--- DATASET ENTRIES ---

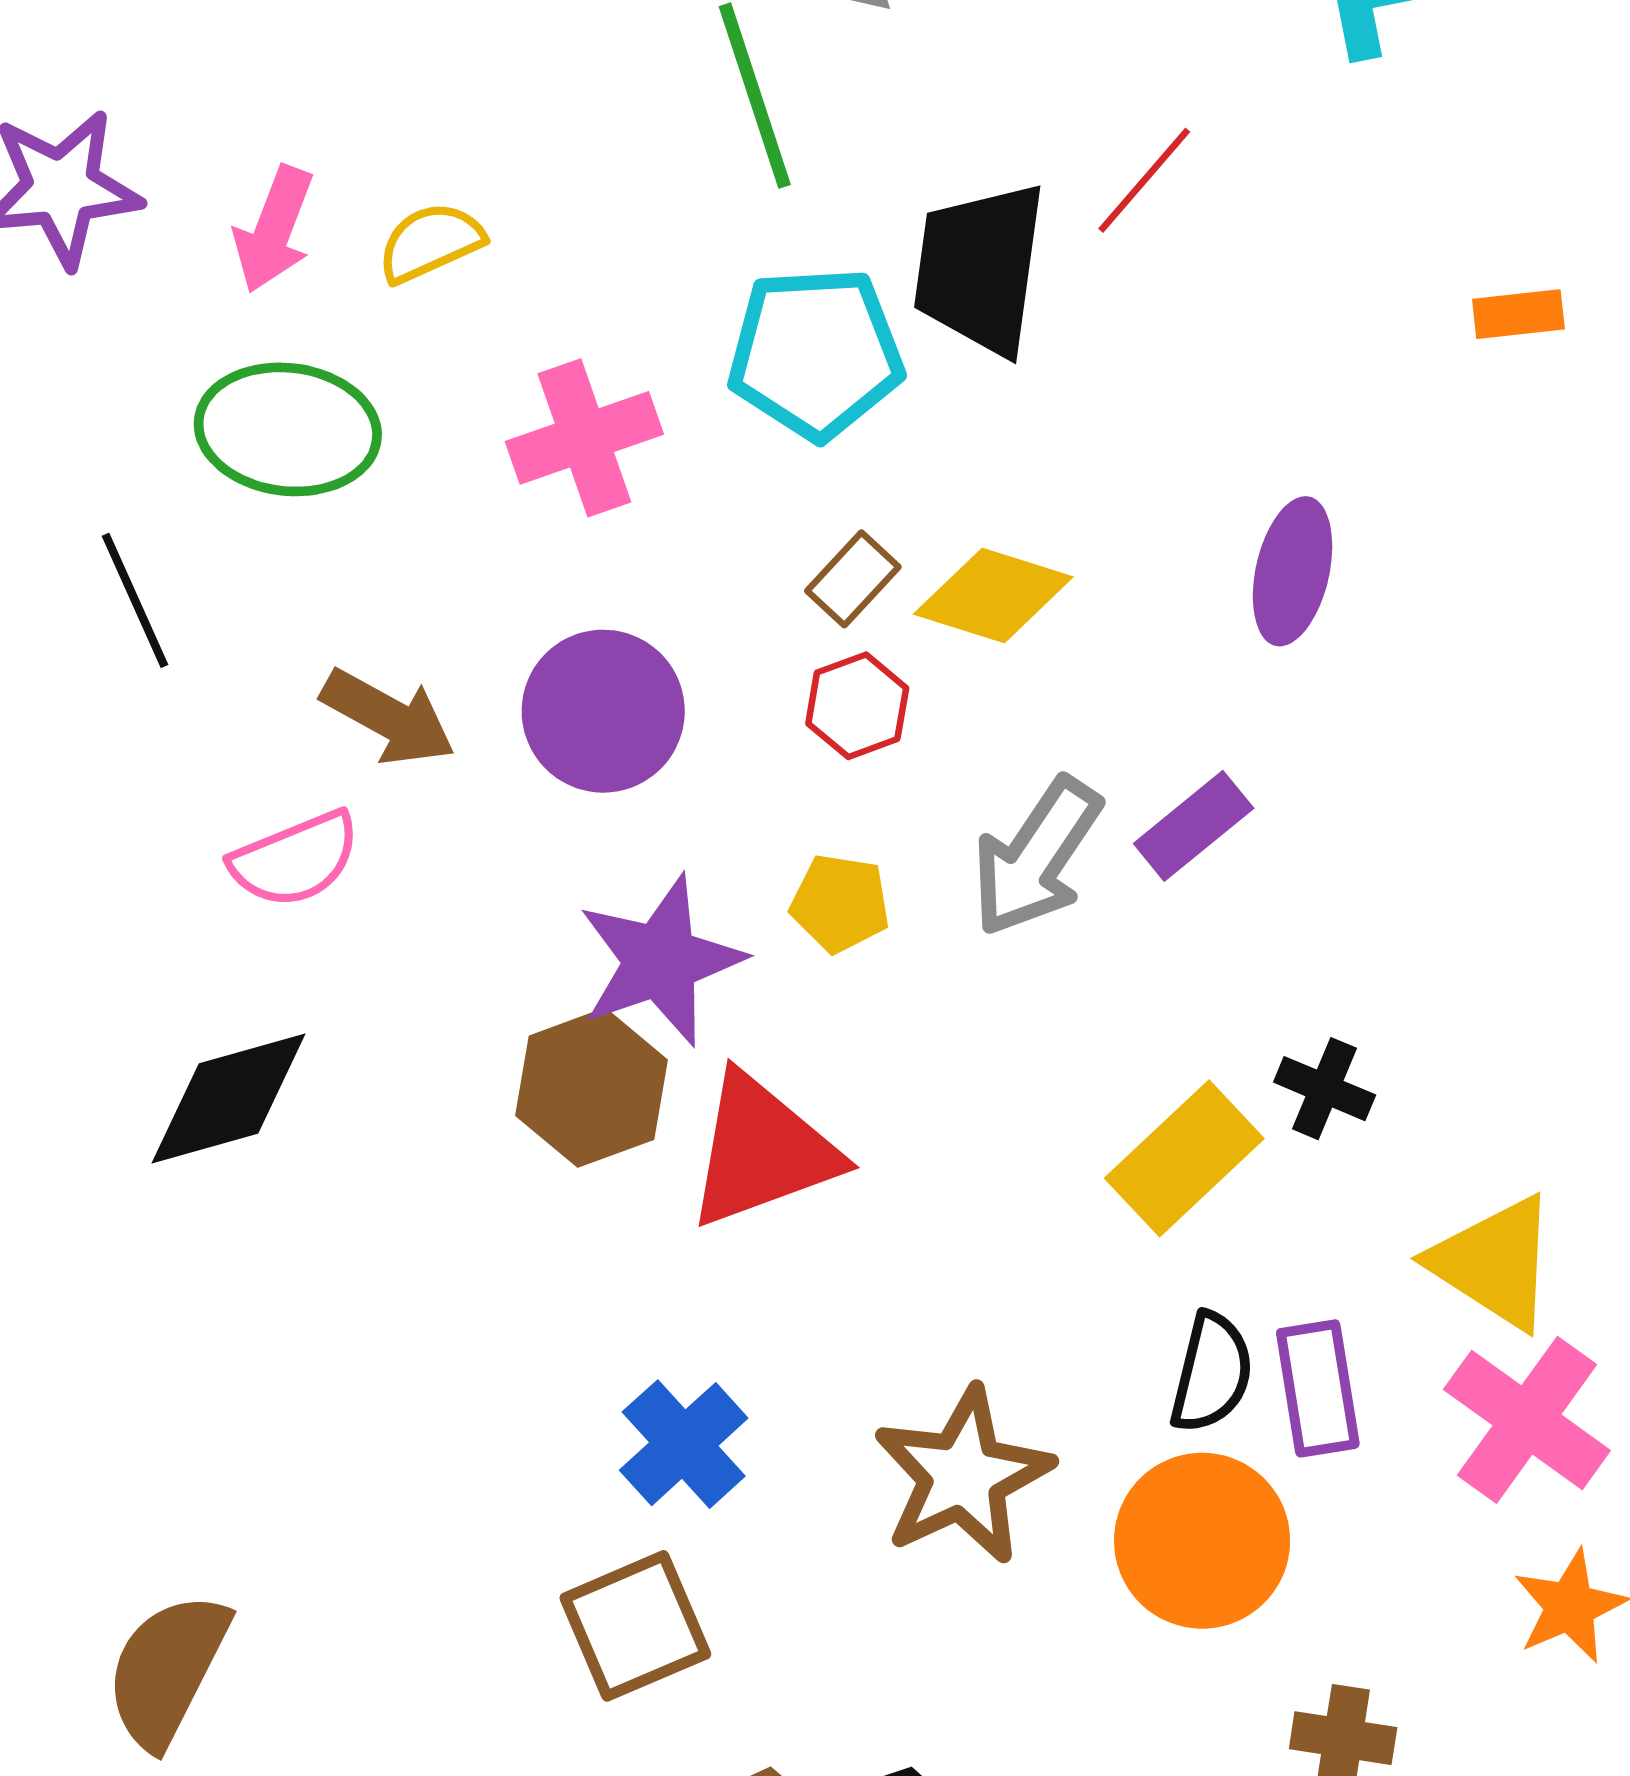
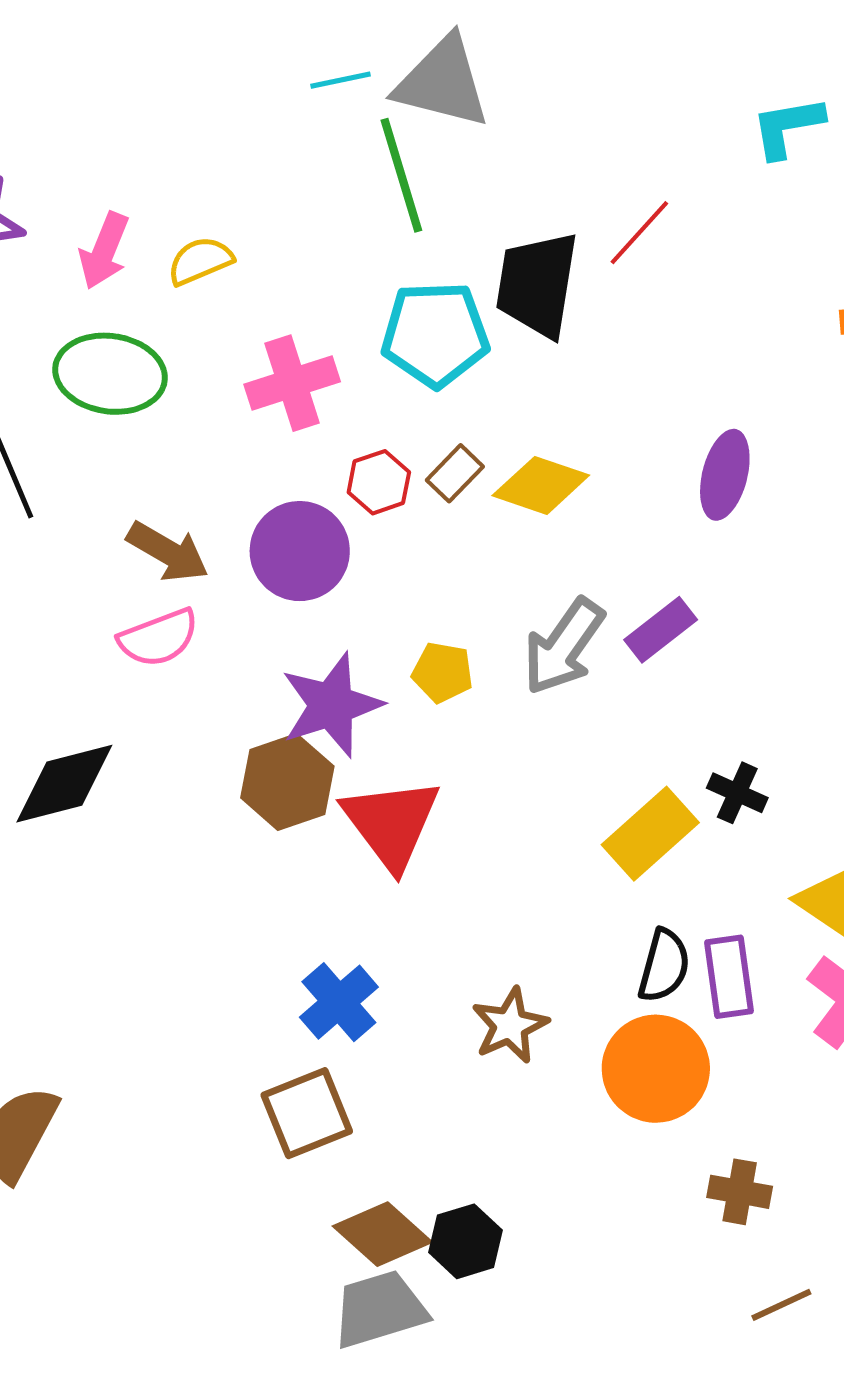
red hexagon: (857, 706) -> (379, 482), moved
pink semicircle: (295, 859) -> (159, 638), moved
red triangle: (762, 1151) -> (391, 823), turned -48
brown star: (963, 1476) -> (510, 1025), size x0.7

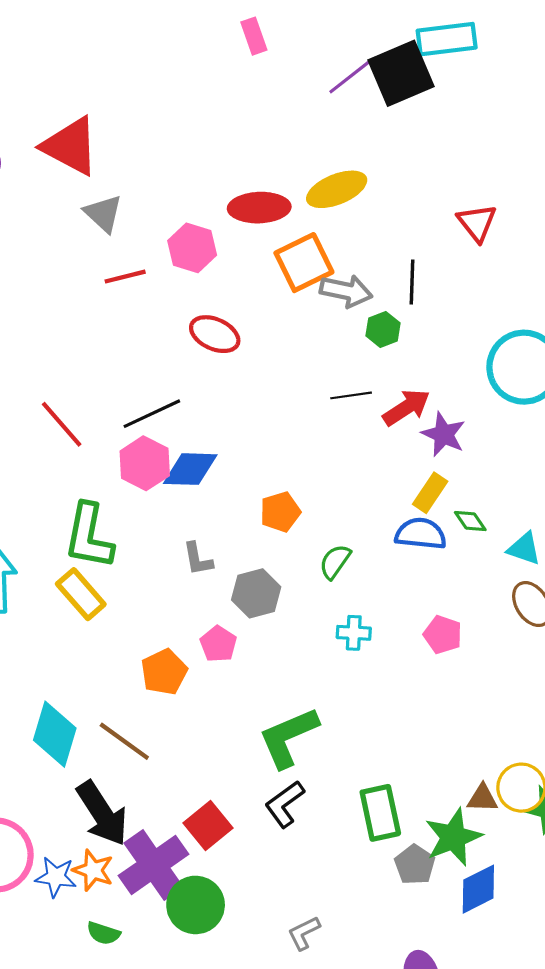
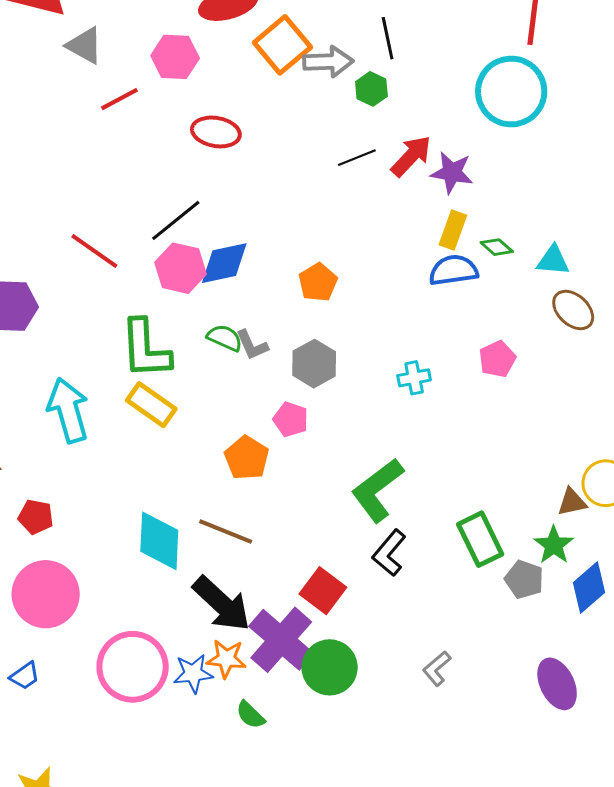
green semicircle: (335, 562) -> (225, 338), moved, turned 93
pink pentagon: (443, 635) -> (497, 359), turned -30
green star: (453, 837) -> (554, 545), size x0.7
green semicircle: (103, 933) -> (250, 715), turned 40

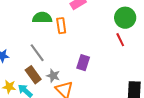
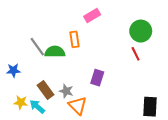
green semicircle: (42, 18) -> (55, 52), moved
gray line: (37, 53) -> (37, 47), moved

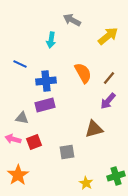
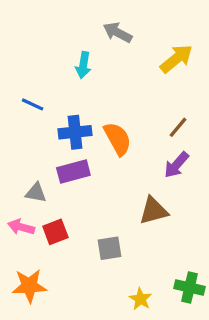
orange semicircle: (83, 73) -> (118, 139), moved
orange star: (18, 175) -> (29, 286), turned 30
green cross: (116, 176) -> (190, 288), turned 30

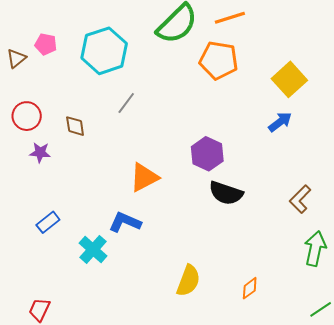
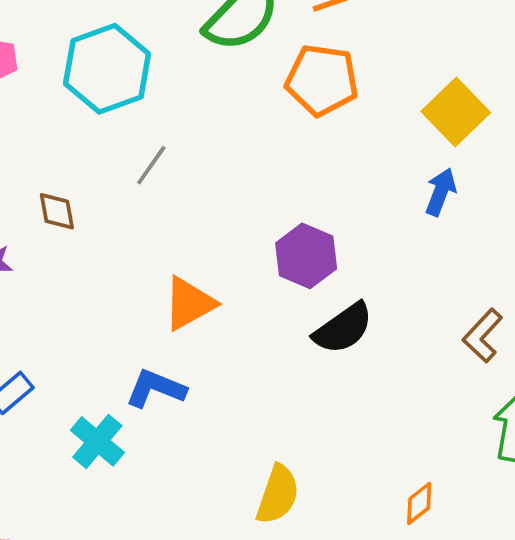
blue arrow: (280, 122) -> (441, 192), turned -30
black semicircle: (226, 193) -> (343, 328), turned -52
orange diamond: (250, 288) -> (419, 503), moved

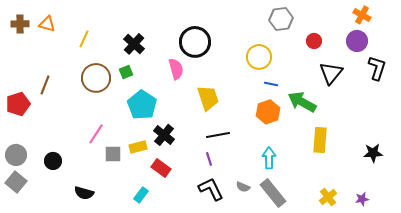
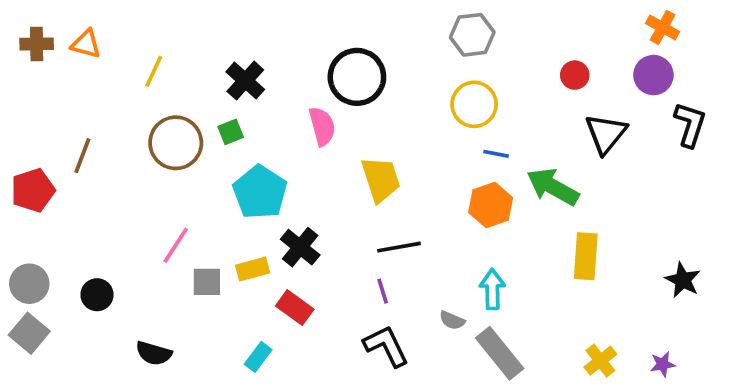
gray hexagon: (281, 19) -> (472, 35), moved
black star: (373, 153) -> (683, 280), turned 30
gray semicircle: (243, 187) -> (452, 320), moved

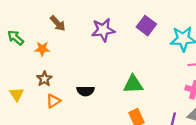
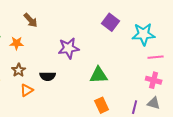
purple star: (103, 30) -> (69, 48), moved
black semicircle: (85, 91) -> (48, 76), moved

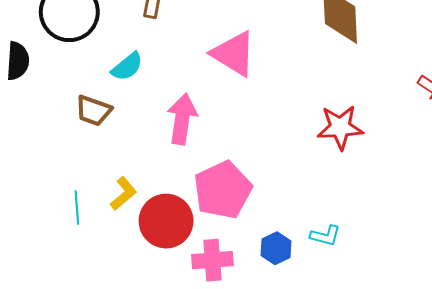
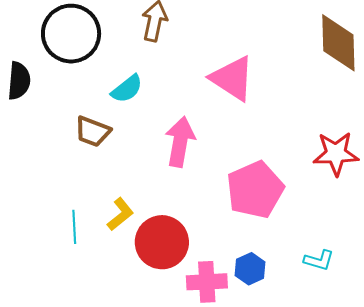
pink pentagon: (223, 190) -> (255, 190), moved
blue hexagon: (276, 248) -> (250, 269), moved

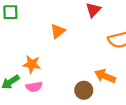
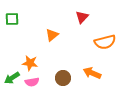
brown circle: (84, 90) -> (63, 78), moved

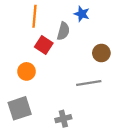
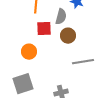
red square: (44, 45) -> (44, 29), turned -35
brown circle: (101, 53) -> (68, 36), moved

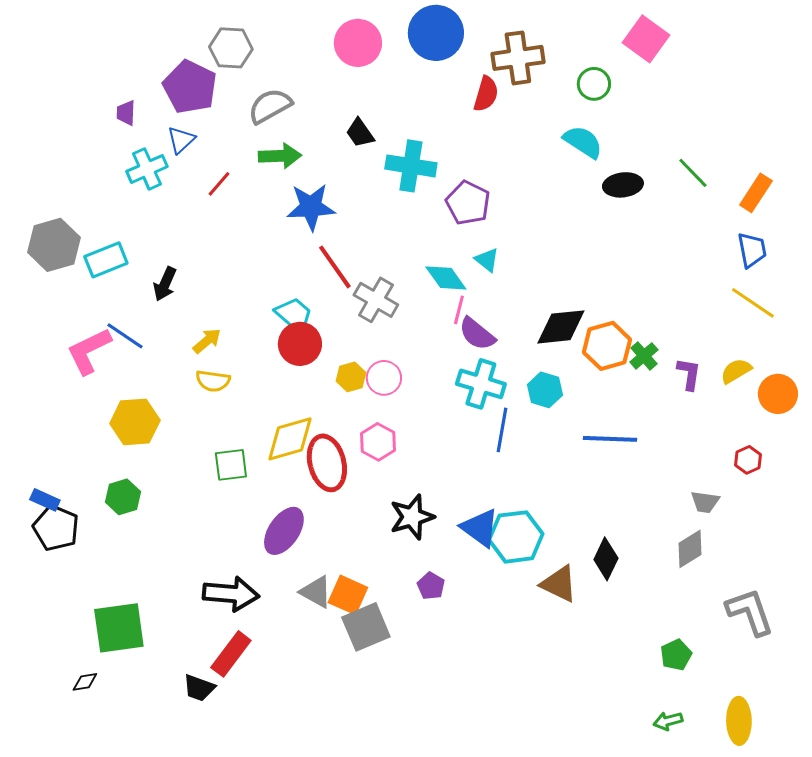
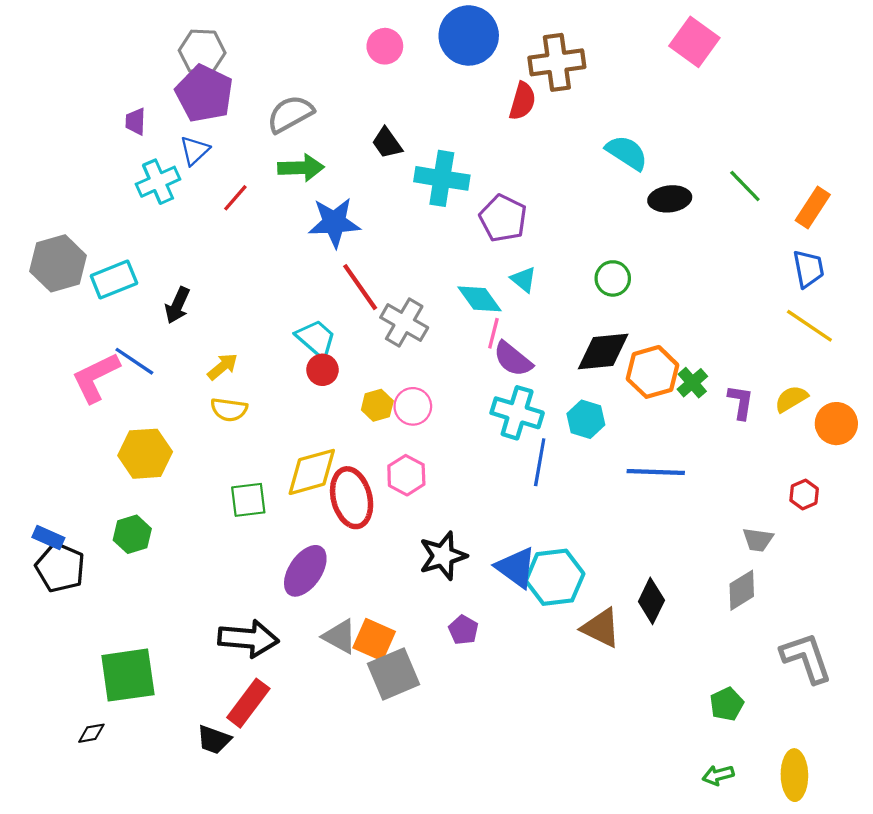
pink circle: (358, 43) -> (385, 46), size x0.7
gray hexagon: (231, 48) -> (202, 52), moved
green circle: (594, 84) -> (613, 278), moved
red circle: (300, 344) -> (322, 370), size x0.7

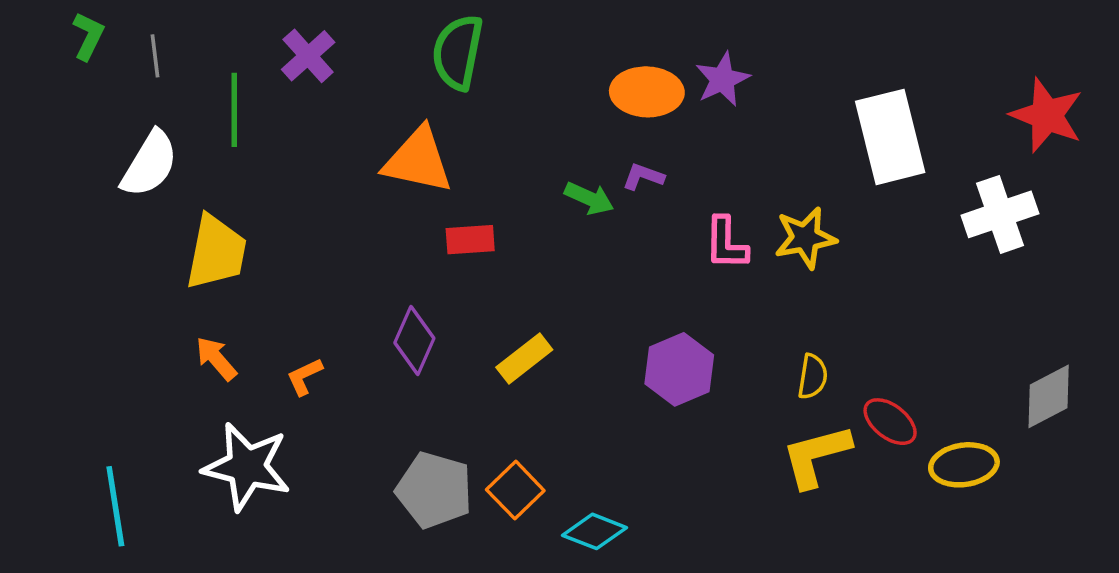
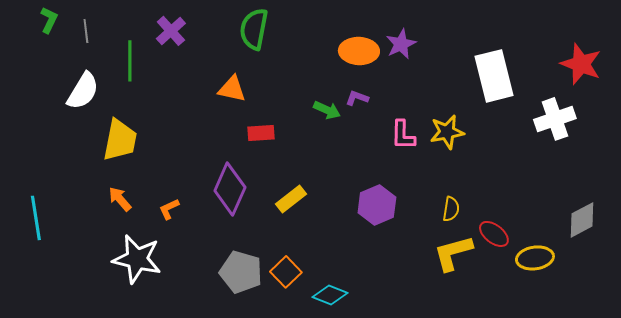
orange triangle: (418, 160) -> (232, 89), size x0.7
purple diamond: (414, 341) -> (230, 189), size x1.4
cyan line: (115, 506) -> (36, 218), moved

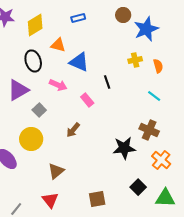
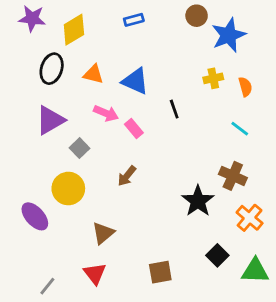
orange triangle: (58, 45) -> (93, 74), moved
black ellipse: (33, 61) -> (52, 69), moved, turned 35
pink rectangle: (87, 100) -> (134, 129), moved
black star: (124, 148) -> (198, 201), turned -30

---

DESCRIPTION OF THE TASK: Report only how many lines above include "black".

RESPONSE AREA: 5